*ABOUT THIS TASK*
Return only the stretch of the material below that begins with the line containing "(474, 372) = (570, 348): orange" and ends with the line containing "(661, 171) = (440, 77): blue cupcake -> none", exactly; both of those lines belong to it.
※ ※ ※
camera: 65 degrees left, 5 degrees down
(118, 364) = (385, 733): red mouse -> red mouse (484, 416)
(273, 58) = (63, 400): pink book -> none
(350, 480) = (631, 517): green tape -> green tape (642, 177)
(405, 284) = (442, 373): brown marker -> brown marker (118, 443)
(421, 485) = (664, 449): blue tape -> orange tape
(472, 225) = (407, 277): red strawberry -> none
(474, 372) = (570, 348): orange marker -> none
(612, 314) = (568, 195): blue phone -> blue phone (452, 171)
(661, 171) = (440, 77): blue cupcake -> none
※ ※ ※
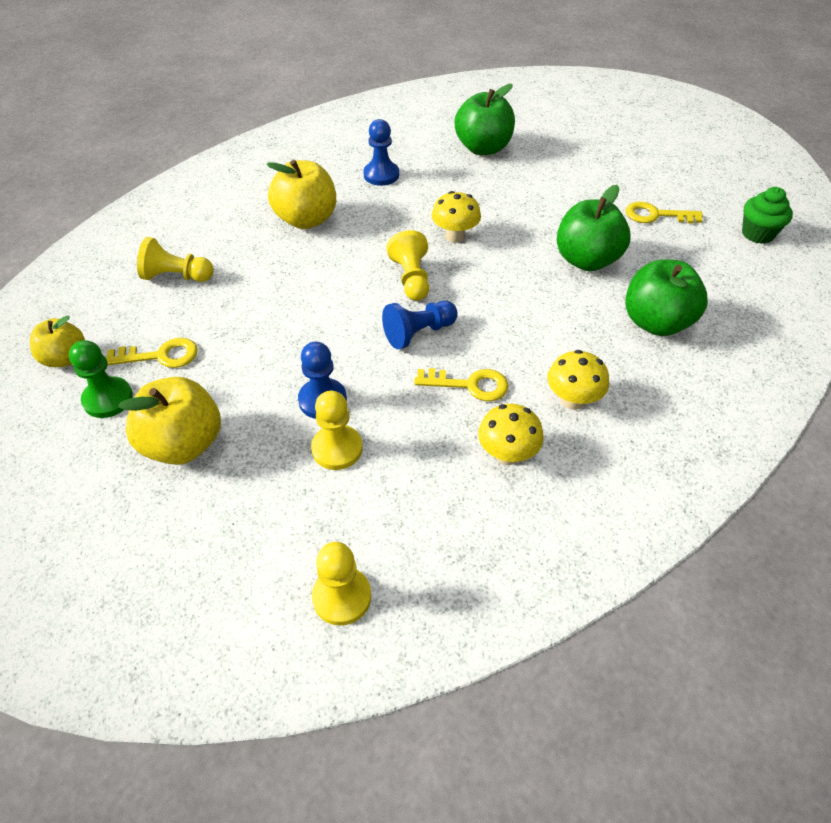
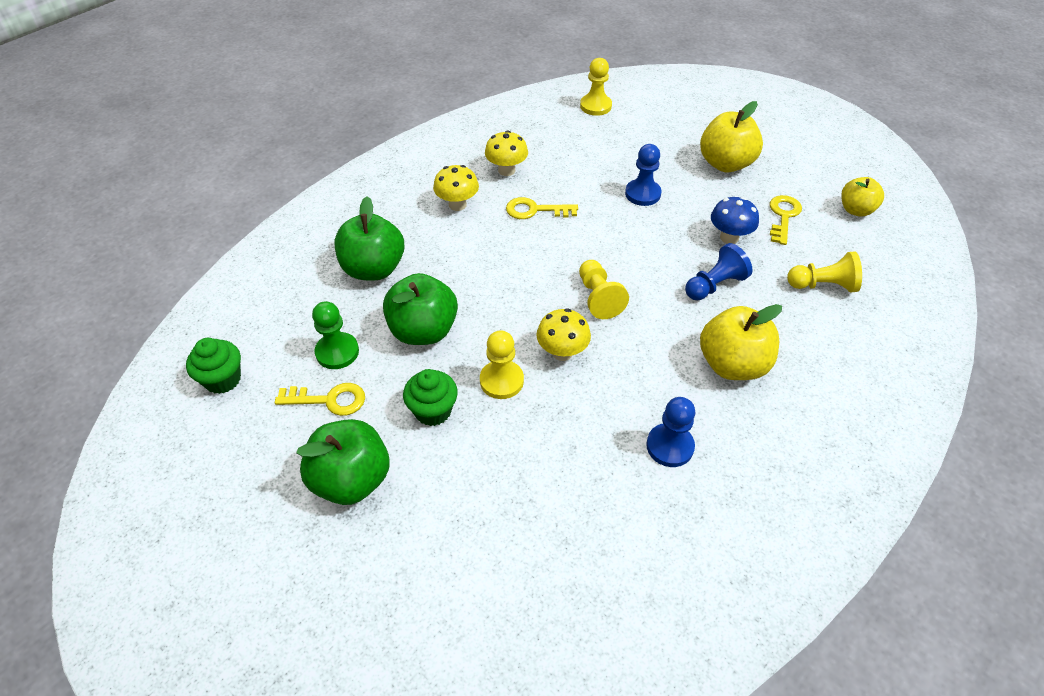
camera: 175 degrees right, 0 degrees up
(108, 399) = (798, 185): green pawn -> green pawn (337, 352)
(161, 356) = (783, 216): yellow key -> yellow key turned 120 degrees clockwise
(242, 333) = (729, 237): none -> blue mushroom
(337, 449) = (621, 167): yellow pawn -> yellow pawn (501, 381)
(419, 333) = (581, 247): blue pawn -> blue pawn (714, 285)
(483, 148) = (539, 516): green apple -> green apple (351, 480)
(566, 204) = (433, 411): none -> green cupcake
※ ※ ※
*ANSWER AREA*
(474, 372) = (570, 348): orange marker -> none
(612, 314) = (568, 195): blue phone -> blue phone (452, 171)
(661, 171) = (440, 77): blue cupcake -> none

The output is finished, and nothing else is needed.